What you have to do
Would you please return the lines of the entries below starting at the line that has "ditomi (pink) 528,423" and ending at the line that has "solunonun (pink) 628,621", both included, exactly as they are?

#### Material provided ####

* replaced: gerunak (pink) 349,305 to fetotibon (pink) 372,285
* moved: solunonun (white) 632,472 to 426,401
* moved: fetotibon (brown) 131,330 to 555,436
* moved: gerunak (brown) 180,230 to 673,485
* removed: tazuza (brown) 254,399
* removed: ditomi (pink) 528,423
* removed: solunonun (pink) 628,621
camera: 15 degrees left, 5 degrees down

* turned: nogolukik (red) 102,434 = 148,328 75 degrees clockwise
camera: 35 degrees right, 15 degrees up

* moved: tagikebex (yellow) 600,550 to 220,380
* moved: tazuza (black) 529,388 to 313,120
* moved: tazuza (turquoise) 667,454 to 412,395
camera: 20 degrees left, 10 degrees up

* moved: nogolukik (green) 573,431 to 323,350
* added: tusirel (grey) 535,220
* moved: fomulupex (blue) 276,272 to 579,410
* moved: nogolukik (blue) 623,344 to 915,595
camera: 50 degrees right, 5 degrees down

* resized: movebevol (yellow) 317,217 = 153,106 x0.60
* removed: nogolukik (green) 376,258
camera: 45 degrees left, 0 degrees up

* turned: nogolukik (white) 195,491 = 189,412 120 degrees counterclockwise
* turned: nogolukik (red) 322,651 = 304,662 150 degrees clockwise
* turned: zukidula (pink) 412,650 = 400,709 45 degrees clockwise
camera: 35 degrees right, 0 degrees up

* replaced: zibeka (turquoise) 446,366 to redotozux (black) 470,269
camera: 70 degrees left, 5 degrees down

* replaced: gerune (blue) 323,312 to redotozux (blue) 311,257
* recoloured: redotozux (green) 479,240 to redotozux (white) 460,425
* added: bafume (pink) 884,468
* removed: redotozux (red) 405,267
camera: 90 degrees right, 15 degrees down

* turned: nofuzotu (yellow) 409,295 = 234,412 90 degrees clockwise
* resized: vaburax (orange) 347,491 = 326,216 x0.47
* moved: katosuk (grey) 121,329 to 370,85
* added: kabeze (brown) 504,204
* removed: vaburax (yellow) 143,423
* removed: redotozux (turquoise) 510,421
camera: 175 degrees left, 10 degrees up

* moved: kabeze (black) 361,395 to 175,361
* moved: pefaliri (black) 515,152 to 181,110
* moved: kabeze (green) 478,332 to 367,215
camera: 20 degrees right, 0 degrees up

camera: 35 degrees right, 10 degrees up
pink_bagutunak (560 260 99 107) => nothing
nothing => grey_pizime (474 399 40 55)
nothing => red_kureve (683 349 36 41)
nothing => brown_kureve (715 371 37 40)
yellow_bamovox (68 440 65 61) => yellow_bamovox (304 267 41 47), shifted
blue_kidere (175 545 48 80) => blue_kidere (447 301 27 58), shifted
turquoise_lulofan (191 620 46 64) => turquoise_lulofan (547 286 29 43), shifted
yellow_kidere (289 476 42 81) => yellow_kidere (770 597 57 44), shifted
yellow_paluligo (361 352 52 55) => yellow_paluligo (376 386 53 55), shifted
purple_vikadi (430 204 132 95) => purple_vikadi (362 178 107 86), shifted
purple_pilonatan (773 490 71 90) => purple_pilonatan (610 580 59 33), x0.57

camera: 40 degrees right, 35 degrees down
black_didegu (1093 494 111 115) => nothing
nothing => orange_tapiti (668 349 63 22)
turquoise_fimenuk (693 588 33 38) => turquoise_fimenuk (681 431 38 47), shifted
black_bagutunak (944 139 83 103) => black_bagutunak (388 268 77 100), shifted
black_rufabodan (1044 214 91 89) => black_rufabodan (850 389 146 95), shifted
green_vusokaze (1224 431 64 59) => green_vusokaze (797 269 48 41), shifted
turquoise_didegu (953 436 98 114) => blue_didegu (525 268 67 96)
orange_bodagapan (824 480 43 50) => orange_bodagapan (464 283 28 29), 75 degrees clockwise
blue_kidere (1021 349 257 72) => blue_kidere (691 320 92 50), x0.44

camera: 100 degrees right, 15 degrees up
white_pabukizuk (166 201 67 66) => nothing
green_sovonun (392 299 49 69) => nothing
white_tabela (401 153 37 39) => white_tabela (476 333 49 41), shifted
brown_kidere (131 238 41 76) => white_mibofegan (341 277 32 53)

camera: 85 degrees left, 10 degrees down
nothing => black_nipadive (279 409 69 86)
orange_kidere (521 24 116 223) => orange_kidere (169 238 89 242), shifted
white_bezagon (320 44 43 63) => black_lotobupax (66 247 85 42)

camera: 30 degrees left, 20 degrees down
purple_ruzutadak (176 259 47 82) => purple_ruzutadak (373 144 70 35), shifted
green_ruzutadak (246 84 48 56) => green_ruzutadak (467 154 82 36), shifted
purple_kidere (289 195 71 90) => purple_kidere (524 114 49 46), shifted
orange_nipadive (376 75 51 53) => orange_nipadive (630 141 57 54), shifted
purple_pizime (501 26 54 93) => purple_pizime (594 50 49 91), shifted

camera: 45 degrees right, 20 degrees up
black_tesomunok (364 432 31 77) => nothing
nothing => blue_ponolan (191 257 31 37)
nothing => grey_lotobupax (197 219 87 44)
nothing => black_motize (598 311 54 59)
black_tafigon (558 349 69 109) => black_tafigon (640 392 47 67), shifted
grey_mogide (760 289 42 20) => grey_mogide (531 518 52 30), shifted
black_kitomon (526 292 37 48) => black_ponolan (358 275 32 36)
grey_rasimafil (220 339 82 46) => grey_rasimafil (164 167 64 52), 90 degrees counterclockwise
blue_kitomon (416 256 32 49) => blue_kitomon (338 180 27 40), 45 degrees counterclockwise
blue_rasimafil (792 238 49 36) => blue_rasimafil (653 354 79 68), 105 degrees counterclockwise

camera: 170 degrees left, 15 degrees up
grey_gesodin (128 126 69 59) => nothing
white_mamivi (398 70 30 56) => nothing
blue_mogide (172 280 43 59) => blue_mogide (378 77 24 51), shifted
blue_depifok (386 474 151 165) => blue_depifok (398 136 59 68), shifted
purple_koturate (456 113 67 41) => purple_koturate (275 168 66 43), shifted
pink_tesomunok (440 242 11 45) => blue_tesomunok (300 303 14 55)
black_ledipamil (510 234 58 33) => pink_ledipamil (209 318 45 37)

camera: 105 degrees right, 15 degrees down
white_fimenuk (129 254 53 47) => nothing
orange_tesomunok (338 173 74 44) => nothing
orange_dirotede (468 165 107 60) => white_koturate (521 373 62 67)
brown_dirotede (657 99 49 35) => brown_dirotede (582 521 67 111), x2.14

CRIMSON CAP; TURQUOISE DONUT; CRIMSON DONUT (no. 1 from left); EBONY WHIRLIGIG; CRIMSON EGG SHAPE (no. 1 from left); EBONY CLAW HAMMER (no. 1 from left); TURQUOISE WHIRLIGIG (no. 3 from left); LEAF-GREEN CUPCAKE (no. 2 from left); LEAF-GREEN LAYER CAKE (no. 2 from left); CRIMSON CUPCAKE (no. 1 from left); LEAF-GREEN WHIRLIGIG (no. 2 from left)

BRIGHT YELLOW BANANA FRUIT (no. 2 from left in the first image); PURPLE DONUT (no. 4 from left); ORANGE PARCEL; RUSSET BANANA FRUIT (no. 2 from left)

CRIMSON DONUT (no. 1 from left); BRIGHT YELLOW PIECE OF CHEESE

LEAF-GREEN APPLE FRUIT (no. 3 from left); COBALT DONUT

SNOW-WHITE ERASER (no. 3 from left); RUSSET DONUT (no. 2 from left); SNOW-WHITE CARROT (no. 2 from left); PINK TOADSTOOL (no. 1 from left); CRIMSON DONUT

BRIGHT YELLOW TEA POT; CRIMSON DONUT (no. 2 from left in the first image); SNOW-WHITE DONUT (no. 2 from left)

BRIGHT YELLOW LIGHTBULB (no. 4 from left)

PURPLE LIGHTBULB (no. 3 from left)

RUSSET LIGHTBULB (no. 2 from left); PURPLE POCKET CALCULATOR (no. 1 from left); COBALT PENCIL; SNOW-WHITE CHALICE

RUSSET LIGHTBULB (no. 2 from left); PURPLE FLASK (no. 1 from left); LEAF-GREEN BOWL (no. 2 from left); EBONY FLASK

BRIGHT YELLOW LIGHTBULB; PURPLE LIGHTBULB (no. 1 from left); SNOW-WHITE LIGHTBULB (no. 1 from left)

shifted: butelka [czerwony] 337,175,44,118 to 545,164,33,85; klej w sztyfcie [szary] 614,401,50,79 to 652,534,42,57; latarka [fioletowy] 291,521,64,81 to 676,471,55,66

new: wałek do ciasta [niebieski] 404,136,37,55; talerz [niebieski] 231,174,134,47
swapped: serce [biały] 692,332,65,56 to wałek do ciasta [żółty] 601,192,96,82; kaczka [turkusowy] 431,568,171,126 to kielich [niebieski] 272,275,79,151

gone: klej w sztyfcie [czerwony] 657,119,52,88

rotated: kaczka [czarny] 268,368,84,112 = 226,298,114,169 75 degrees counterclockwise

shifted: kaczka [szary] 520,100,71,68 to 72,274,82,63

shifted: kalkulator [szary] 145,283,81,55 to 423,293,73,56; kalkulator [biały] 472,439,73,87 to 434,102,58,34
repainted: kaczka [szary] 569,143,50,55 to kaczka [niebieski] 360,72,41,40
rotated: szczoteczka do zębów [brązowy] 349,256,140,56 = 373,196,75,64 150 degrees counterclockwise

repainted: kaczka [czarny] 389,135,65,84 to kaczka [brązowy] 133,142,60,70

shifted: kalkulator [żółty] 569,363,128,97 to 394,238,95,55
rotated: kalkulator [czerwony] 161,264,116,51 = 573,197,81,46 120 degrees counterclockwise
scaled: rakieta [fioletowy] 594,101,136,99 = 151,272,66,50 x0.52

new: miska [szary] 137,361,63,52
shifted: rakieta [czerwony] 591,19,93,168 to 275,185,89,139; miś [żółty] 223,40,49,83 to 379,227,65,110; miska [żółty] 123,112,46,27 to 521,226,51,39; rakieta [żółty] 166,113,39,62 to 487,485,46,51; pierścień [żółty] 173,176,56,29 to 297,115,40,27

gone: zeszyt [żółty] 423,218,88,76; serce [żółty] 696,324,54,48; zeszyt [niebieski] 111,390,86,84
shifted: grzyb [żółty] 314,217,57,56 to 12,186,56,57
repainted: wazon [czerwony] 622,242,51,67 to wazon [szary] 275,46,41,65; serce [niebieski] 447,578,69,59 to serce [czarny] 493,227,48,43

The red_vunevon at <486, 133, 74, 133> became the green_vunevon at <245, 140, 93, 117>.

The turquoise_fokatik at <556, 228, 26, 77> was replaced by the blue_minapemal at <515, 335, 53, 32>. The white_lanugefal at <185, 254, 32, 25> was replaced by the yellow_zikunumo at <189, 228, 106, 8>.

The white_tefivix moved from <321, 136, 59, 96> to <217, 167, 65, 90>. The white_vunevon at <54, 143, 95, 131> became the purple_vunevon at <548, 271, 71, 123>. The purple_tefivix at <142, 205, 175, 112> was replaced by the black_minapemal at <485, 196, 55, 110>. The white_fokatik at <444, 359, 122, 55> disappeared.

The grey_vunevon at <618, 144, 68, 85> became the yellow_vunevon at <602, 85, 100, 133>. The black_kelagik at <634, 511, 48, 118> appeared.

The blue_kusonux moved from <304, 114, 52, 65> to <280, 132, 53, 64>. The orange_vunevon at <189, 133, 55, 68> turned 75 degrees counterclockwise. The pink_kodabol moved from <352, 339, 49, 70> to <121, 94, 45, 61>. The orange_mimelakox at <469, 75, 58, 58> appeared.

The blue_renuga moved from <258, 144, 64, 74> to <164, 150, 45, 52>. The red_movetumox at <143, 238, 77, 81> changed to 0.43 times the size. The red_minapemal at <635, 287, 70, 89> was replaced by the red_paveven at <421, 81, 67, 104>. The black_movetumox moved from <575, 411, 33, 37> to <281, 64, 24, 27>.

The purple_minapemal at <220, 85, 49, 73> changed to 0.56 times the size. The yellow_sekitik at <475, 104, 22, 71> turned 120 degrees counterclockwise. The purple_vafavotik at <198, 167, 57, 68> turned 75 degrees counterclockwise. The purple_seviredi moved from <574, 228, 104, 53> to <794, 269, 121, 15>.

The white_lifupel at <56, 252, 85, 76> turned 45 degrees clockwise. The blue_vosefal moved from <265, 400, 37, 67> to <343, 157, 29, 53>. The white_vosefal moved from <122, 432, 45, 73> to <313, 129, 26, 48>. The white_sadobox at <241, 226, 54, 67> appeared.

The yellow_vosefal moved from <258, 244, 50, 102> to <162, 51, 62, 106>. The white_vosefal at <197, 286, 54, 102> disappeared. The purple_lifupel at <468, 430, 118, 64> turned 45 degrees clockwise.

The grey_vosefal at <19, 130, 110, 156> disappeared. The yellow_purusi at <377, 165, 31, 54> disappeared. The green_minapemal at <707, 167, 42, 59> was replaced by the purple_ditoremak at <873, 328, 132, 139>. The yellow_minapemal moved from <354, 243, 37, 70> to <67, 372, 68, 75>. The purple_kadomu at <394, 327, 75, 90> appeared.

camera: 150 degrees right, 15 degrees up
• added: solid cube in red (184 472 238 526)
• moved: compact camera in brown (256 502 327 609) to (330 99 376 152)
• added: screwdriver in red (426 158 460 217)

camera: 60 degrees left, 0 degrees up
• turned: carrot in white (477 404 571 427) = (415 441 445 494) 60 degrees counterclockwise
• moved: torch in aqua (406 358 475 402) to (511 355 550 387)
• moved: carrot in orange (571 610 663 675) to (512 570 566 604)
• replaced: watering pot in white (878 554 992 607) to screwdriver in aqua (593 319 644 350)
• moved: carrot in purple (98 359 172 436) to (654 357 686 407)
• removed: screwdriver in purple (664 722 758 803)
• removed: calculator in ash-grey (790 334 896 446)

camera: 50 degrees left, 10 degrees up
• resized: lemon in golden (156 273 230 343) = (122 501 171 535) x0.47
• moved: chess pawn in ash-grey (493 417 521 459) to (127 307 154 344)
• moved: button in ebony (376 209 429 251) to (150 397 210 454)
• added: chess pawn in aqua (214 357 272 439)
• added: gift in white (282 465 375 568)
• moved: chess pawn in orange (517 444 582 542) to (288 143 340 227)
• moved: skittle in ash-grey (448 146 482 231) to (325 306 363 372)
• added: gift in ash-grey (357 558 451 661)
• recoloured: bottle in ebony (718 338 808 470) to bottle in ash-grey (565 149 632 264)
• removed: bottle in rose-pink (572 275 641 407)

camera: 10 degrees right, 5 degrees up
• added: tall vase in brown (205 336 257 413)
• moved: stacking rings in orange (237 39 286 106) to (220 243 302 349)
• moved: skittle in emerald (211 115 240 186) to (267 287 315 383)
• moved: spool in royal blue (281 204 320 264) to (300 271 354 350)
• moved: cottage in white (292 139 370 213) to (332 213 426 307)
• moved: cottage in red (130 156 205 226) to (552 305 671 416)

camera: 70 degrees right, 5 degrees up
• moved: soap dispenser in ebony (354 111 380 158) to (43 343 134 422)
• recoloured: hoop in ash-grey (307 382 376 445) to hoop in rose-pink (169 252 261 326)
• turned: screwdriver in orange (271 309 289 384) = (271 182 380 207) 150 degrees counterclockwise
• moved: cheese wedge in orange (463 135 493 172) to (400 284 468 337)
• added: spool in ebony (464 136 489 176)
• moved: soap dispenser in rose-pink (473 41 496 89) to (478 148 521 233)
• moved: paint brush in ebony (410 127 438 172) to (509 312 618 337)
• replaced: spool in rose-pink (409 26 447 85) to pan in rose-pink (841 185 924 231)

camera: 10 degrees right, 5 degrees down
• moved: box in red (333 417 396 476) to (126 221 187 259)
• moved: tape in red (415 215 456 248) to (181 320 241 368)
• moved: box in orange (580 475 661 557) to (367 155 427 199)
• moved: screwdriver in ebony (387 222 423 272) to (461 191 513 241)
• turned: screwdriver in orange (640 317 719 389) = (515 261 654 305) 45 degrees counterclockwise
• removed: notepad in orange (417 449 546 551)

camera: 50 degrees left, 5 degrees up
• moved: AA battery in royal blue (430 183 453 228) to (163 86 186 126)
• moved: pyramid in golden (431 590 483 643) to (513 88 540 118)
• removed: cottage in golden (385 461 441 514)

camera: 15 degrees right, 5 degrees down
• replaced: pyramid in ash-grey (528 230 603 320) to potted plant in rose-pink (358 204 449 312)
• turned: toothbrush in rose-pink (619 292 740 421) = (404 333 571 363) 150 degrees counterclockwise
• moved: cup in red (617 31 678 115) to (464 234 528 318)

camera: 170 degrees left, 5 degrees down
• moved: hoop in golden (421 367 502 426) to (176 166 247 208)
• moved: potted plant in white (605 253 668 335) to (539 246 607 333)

####

Reply
* removed: ditomi (pink) 528,423
* removed: solunonun (pink) 628,621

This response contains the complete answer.